WHAT THE TASK ASKS -> Return, without anything added, the lines from the one containing "The second view gained the spryskiwacz/brązowy" through the end of the entries below, exactly as written.

(Image sets with object changes)
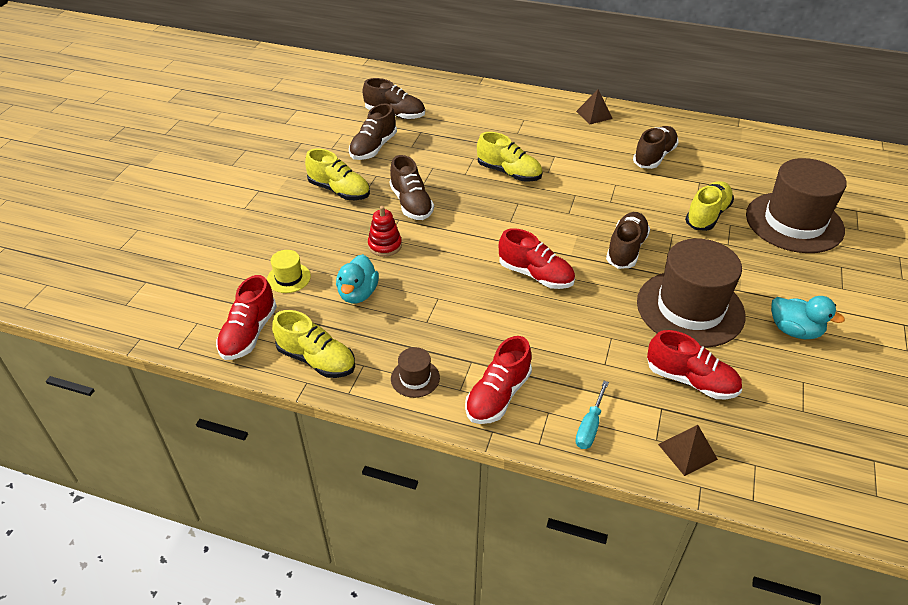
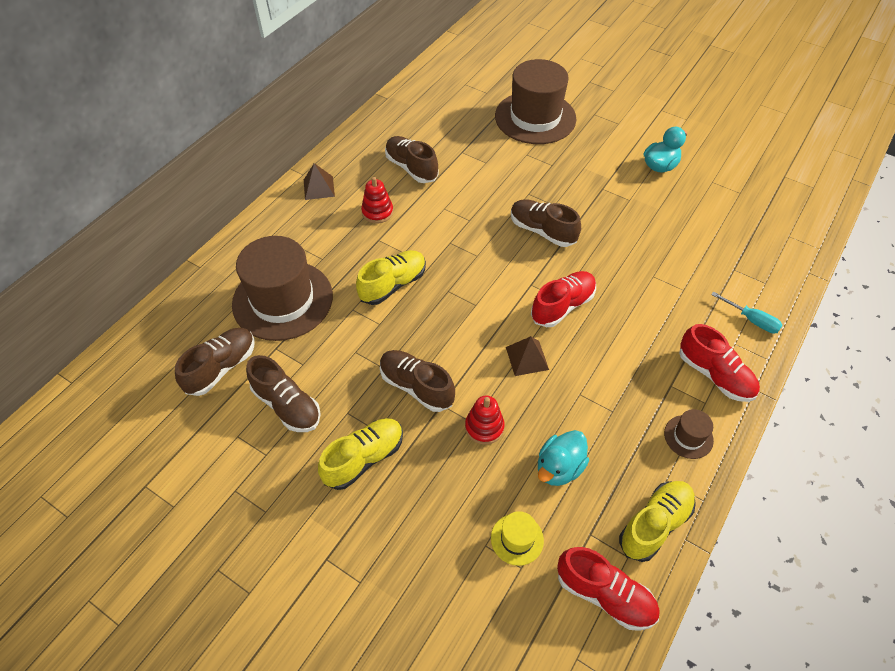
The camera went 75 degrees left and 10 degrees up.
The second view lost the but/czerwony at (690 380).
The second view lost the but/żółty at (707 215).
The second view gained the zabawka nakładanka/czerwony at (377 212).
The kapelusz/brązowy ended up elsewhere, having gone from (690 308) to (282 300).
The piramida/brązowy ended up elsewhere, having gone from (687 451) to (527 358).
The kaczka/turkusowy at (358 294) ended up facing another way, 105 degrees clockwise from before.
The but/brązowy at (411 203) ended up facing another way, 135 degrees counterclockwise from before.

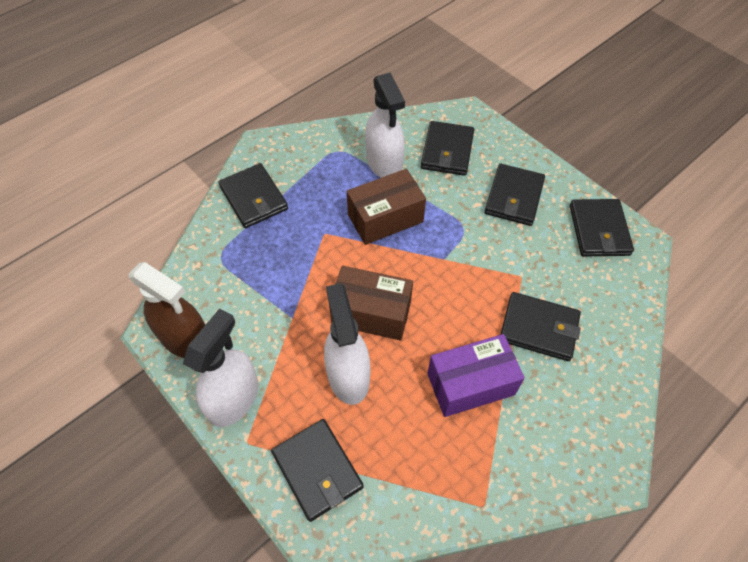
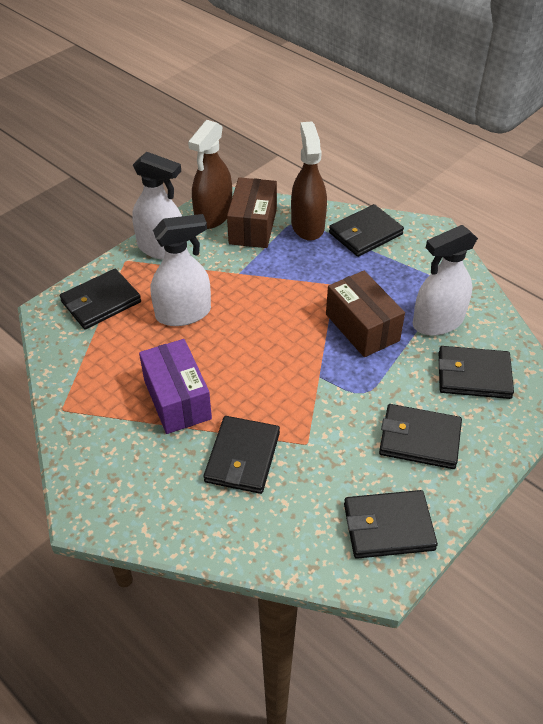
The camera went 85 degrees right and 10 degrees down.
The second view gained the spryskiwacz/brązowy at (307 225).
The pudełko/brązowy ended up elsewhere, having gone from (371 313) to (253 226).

FINISHED EXERCISE ->
The second view gained the spryskiwacz/brązowy at (307 225).
The pudełko/brązowy ended up elsewhere, having gone from (371 313) to (253 226).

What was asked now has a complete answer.